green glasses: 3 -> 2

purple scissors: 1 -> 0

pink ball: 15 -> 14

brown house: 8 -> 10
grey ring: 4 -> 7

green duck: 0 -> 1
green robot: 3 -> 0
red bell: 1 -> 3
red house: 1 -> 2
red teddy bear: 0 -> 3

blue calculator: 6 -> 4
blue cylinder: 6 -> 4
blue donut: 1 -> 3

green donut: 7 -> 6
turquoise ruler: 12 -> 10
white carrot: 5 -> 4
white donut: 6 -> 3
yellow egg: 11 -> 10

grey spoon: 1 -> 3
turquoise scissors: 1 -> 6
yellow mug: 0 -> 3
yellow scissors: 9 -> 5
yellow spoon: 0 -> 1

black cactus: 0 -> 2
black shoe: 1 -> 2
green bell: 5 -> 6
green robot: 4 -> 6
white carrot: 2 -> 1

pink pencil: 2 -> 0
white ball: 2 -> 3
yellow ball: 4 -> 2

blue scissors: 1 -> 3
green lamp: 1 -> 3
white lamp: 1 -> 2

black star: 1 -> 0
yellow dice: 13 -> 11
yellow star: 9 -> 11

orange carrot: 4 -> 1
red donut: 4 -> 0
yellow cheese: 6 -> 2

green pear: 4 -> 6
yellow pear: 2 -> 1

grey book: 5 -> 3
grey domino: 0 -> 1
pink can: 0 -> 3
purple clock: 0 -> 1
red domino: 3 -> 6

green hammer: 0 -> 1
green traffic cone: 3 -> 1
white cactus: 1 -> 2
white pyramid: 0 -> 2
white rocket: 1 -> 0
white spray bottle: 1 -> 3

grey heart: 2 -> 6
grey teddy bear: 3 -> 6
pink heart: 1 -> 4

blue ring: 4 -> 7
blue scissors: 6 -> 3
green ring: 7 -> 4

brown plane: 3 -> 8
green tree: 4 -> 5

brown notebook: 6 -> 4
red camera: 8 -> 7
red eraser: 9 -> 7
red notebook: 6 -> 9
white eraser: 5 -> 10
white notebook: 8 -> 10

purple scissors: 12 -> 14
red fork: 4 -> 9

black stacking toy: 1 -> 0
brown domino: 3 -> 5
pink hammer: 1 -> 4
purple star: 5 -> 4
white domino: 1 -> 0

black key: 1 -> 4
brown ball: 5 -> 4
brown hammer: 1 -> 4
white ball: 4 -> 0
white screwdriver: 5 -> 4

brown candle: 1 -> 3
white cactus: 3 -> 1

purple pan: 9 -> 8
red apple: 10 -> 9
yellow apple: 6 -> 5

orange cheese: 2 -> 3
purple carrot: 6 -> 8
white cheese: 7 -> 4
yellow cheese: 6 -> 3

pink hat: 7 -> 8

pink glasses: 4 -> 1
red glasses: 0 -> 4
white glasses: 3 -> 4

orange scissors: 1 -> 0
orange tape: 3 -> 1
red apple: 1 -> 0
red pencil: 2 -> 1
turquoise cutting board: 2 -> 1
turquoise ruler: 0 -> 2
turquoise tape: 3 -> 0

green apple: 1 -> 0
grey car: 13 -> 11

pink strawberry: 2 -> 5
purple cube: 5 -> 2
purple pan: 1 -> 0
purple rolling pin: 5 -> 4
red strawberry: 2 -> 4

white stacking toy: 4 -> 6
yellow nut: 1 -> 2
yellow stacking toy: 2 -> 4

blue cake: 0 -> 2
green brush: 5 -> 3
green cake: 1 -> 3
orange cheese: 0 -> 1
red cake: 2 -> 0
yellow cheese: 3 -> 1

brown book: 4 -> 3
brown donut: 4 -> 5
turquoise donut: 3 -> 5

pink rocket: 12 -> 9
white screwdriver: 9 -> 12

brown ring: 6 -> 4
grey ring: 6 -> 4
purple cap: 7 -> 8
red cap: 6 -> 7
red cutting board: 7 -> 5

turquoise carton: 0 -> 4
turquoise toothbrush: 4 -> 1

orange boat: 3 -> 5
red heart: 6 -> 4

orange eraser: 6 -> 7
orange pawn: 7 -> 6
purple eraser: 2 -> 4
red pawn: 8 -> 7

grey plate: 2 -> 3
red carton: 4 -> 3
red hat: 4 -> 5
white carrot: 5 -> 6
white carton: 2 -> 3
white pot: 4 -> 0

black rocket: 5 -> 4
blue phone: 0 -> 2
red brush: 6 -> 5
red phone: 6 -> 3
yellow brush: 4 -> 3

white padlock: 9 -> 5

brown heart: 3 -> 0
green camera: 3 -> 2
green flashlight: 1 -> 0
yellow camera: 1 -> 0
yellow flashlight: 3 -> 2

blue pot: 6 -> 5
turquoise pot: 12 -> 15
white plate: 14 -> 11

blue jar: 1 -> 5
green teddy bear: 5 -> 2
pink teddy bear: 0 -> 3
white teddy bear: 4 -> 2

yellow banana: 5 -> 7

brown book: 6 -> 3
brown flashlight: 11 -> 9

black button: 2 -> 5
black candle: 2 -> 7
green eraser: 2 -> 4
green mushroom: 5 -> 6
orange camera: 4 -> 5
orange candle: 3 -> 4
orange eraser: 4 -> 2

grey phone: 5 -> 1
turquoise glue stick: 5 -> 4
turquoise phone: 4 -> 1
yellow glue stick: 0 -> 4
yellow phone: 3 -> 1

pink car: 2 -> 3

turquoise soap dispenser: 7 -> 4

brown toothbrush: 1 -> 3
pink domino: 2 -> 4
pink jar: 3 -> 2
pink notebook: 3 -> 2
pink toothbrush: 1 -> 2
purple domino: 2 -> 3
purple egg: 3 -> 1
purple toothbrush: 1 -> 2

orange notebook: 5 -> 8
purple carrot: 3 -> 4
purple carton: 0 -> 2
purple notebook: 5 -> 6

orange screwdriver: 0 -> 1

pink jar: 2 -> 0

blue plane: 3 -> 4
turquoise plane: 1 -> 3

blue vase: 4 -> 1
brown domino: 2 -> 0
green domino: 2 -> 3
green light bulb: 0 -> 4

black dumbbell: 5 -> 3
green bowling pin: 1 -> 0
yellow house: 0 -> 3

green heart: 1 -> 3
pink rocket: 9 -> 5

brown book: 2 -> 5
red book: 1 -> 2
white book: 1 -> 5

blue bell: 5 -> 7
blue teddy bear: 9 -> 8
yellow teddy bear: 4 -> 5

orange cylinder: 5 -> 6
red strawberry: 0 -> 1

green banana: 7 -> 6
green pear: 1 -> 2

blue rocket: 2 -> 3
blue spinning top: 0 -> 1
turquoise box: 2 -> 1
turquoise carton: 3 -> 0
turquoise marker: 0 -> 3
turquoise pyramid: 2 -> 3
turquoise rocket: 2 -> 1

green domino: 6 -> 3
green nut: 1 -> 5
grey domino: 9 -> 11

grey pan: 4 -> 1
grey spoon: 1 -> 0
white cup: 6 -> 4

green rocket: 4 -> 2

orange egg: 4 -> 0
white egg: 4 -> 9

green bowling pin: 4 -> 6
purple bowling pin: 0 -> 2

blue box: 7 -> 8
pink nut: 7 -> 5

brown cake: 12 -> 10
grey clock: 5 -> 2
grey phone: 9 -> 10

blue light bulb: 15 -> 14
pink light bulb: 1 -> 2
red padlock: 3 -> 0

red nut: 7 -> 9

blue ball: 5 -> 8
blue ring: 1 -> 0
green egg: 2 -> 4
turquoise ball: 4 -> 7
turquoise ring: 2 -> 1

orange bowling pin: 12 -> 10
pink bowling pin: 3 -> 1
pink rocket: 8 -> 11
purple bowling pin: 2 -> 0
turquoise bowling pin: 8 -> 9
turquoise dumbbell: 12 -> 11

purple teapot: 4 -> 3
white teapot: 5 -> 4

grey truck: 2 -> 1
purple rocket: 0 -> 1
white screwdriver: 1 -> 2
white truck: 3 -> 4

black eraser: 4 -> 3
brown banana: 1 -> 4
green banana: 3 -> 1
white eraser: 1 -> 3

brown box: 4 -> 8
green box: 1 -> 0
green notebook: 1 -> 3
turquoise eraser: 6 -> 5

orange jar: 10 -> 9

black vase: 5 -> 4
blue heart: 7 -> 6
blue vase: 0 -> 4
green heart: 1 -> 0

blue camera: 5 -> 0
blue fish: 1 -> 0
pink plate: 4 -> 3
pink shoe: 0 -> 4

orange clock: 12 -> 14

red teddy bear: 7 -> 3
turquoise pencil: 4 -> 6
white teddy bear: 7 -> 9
+-------+
WHAT THE TASK REQUIRES ->
Extract, please, the lines from the start of the entries above through the one with "yellow spoon: 0 -> 1", both included, reproducing each exactly and adding nothing.

RESPONSE AREA ->
green glasses: 3 -> 2

purple scissors: 1 -> 0

pink ball: 15 -> 14

brown house: 8 -> 10
grey ring: 4 -> 7

green duck: 0 -> 1
green robot: 3 -> 0
red bell: 1 -> 3
red house: 1 -> 2
red teddy bear: 0 -> 3

blue calculator: 6 -> 4
blue cylinder: 6 -> 4
blue donut: 1 -> 3

green donut: 7 -> 6
turquoise ruler: 12 -> 10
white carrot: 5 -> 4
white donut: 6 -> 3
yellow egg: 11 -> 10

grey spoon: 1 -> 3
turquoise scissors: 1 -> 6
yellow mug: 0 -> 3
yellow scissors: 9 -> 5
yellow spoon: 0 -> 1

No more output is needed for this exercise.